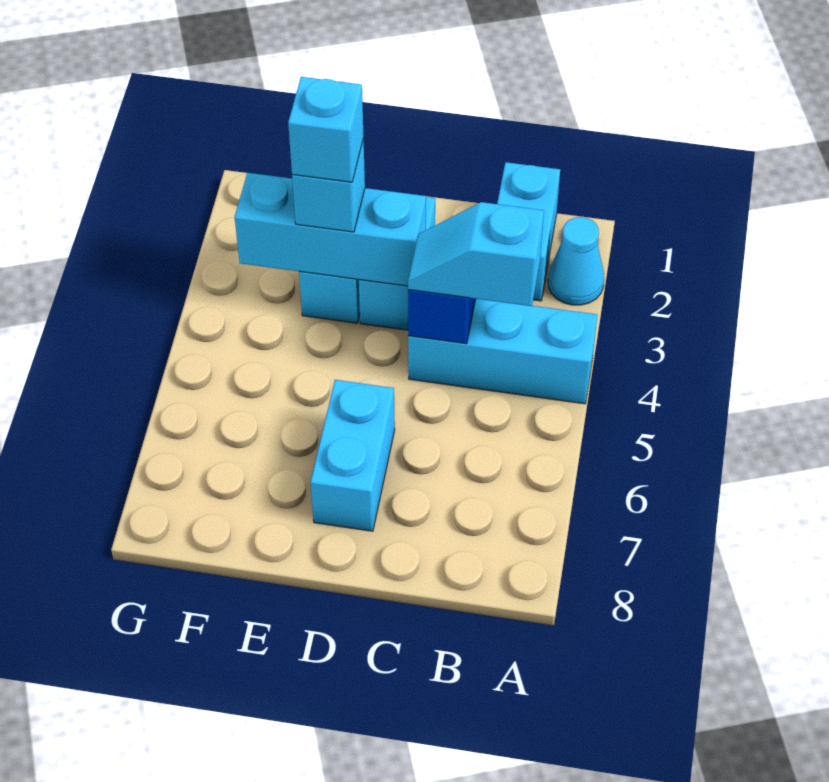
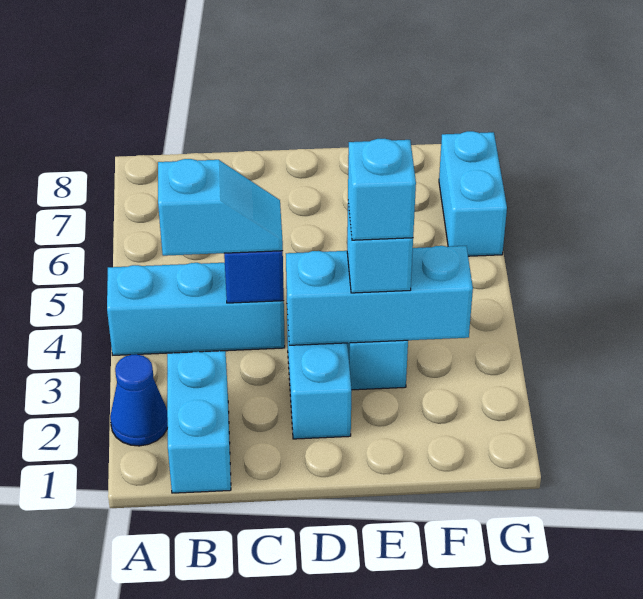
cyan 1x1 cone [548,217,604,305] -> blue 1x1 cone [110,354,168,446]
cyan 1x2 brick [311,380,395,531] -> cyan 1x2 brick moved to [439,131,507,256]

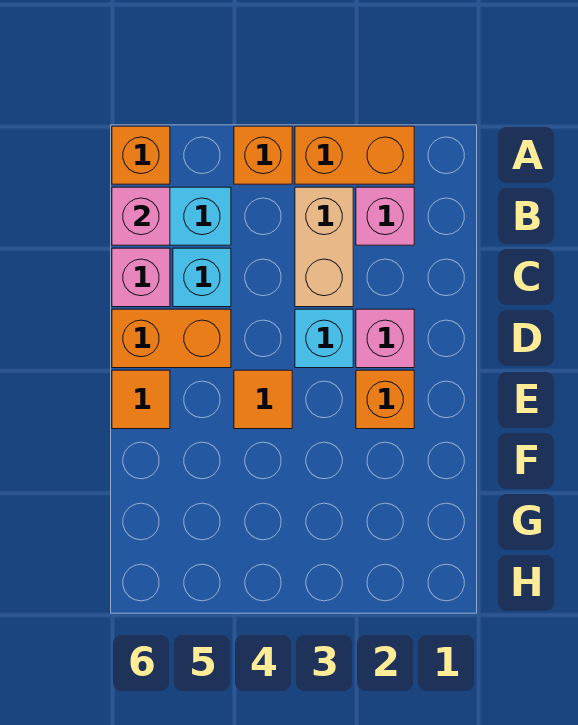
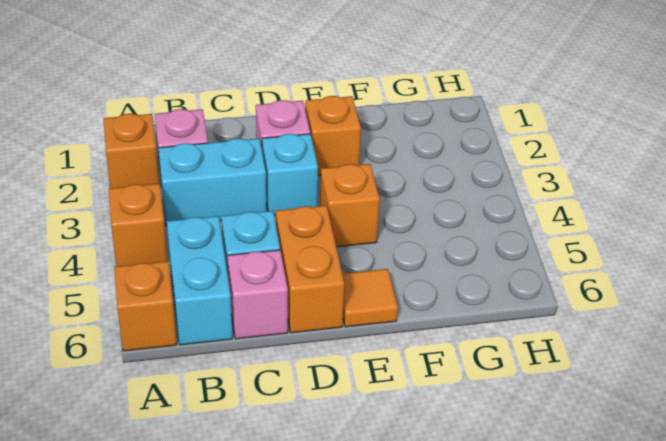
orange 1x2 brick [295,126,414,184] -> orange 1x1 brick [103,114,159,188]
tan 1x2 brick [295,187,353,307] -> cyan 1x2 brick [159,138,266,226]
pink 1x1 brick [112,187,170,245] -> none
orange 1x1 tile [234,370,292,429] -> orange 1x1 brick [320,164,380,247]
────────
| Exercise details |
Give the number of lines above that hold the word "orange", and nothing more.

| Your solution |
2